__ASSIGNED TASK__
Give the listing again in full and exactly, apart from its pictures.

__DATA RECORDS__
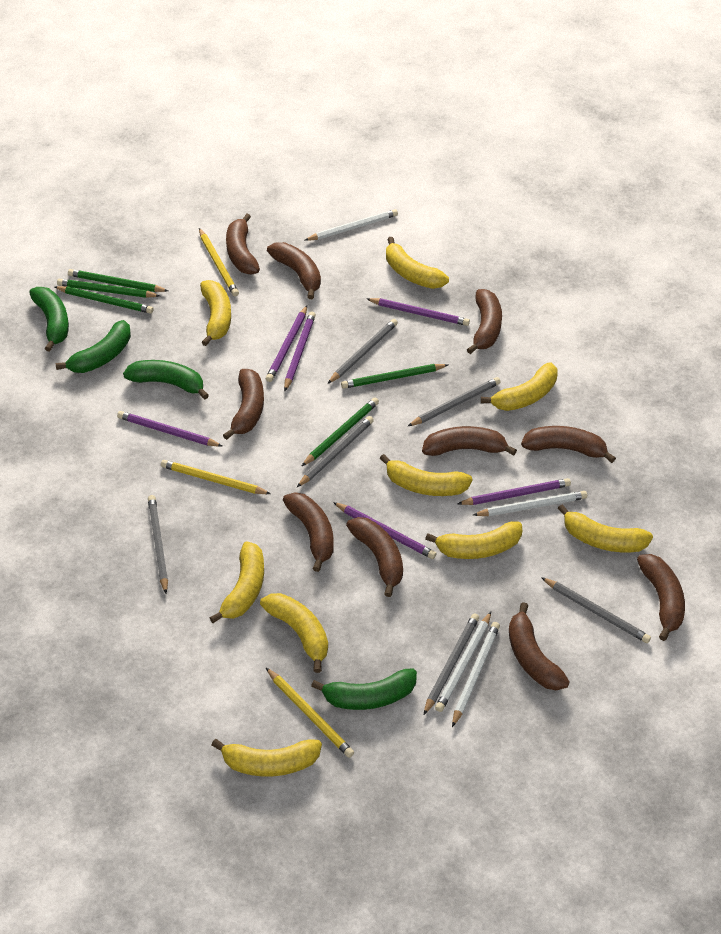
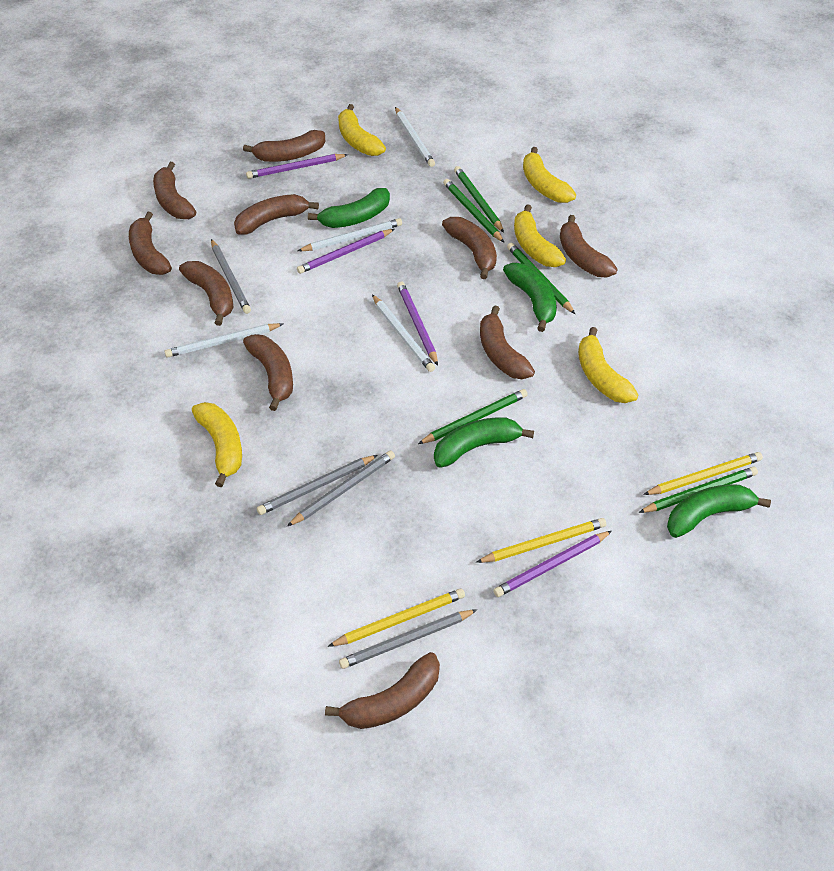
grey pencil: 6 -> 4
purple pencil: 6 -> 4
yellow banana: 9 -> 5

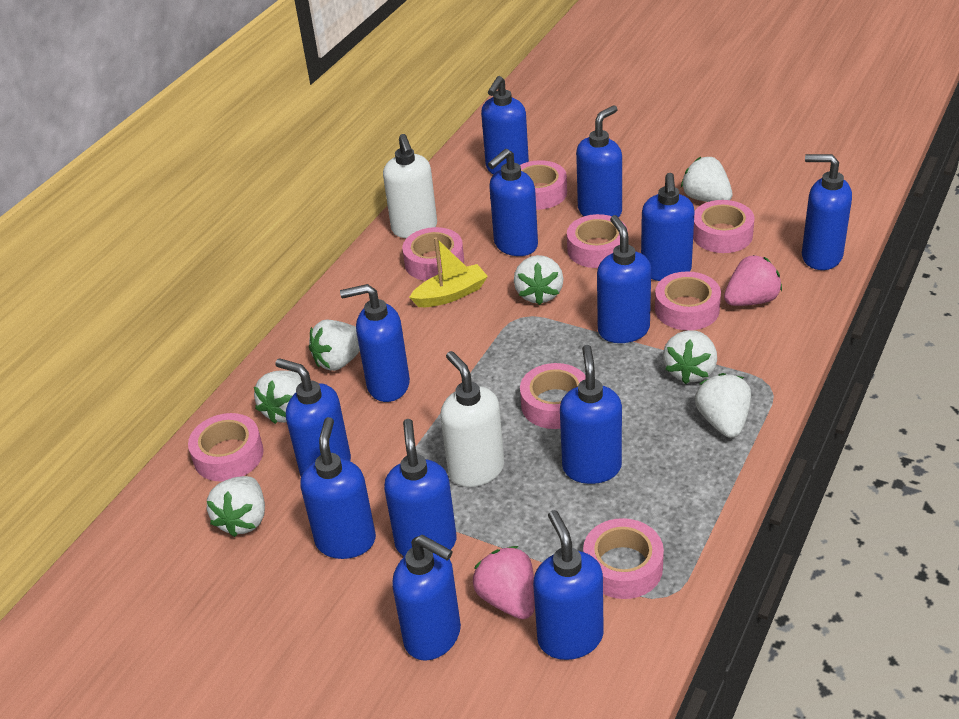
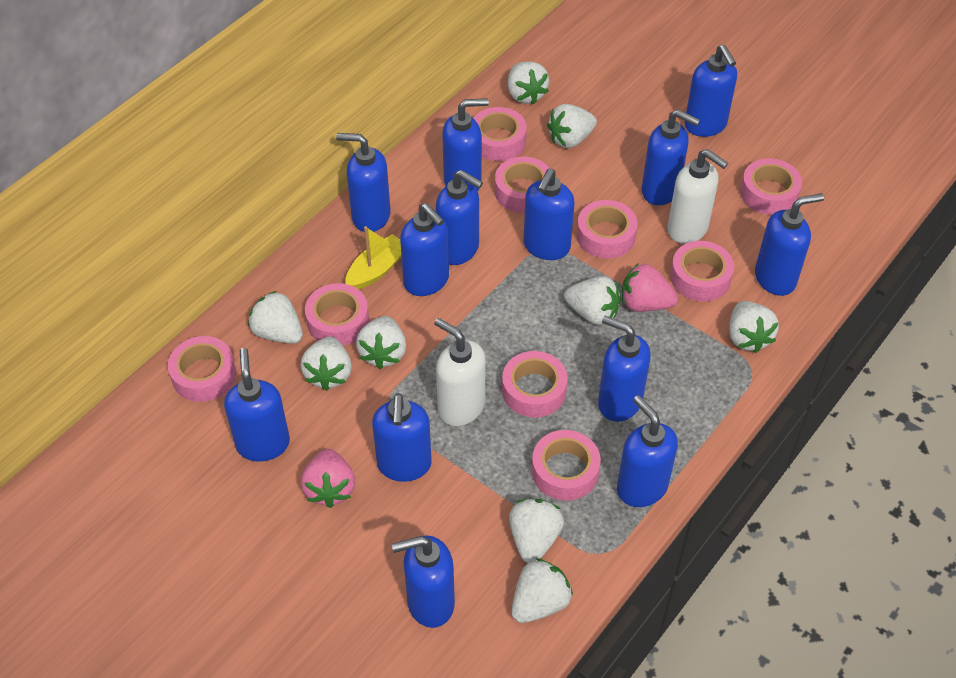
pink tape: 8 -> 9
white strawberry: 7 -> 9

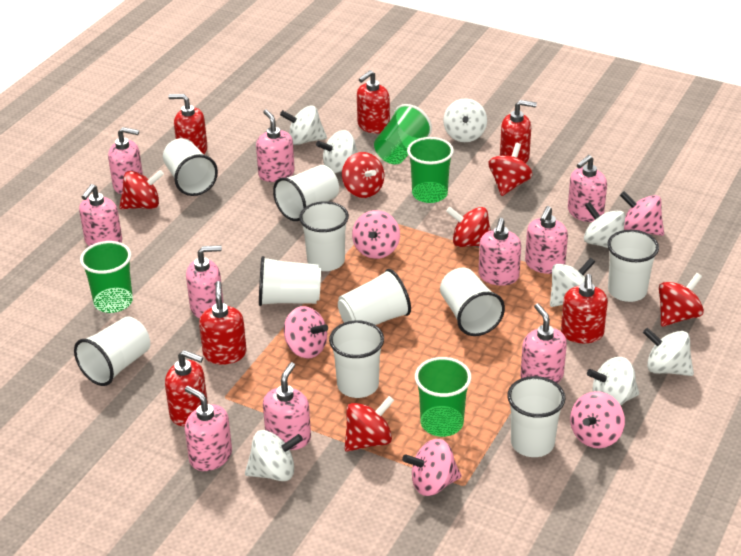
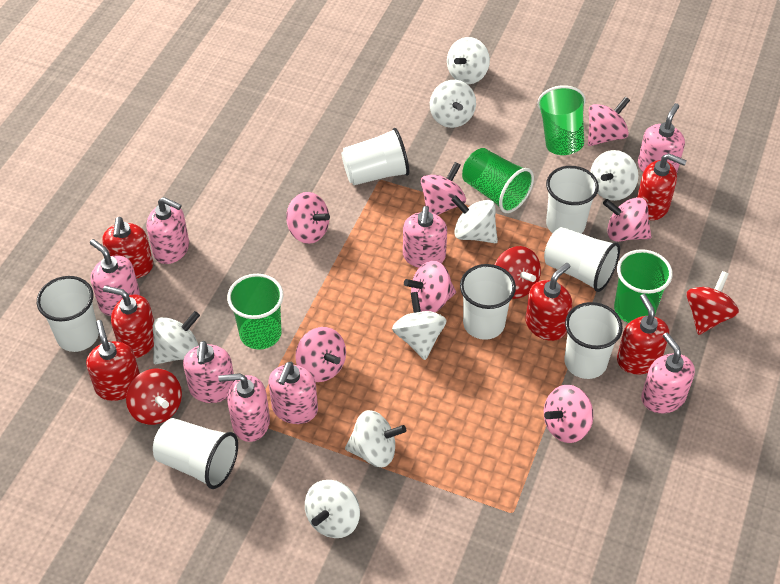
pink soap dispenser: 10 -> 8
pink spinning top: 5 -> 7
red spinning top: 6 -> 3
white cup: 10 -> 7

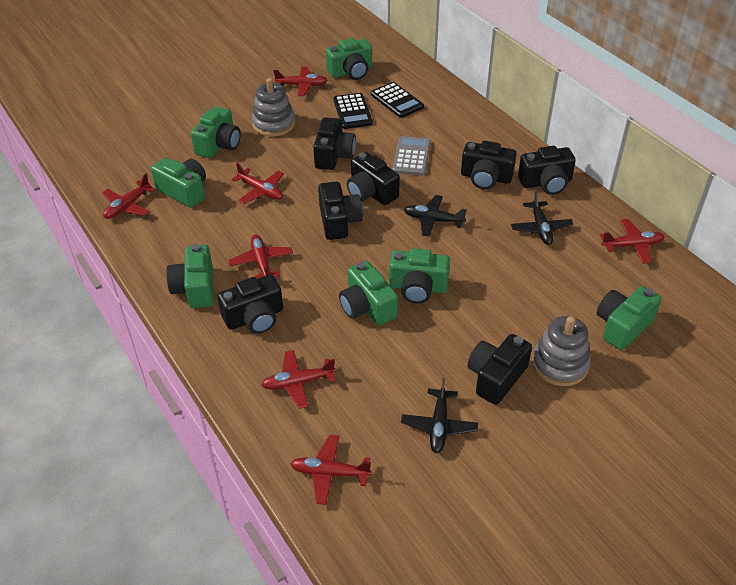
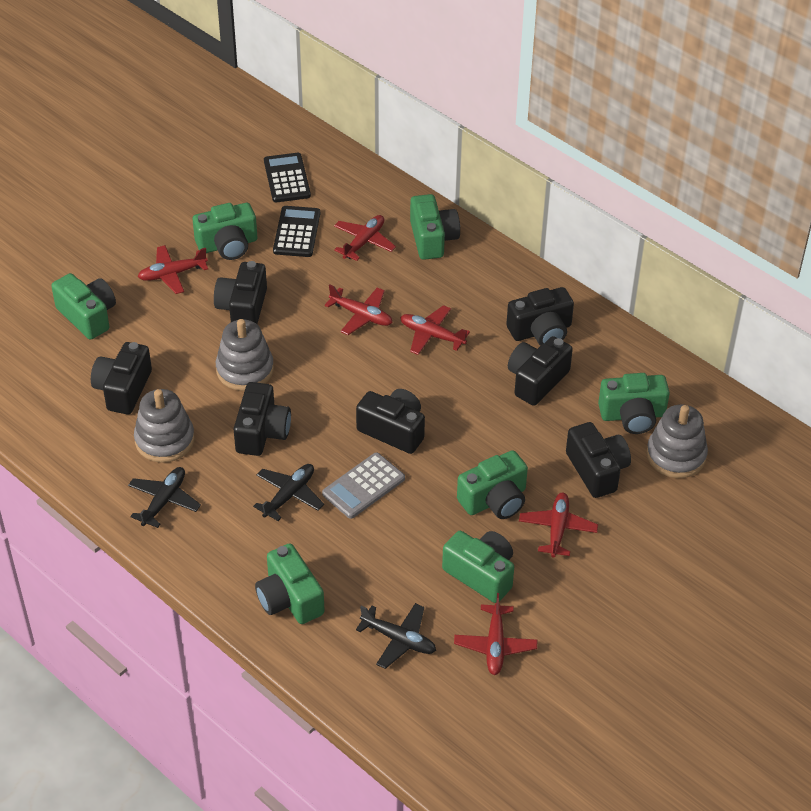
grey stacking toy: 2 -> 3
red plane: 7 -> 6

__ANSWER TO THIS PROBLEM__
grey pencil: 6 -> 4
purple pencil: 6 -> 4
yellow banana: 9 -> 5

pink tape: 8 -> 9
white strawberry: 7 -> 9

pink soap dispenser: 10 -> 8
pink spinning top: 5 -> 7
red spinning top: 6 -> 3
white cup: 10 -> 7

grey stacking toy: 2 -> 3
red plane: 7 -> 6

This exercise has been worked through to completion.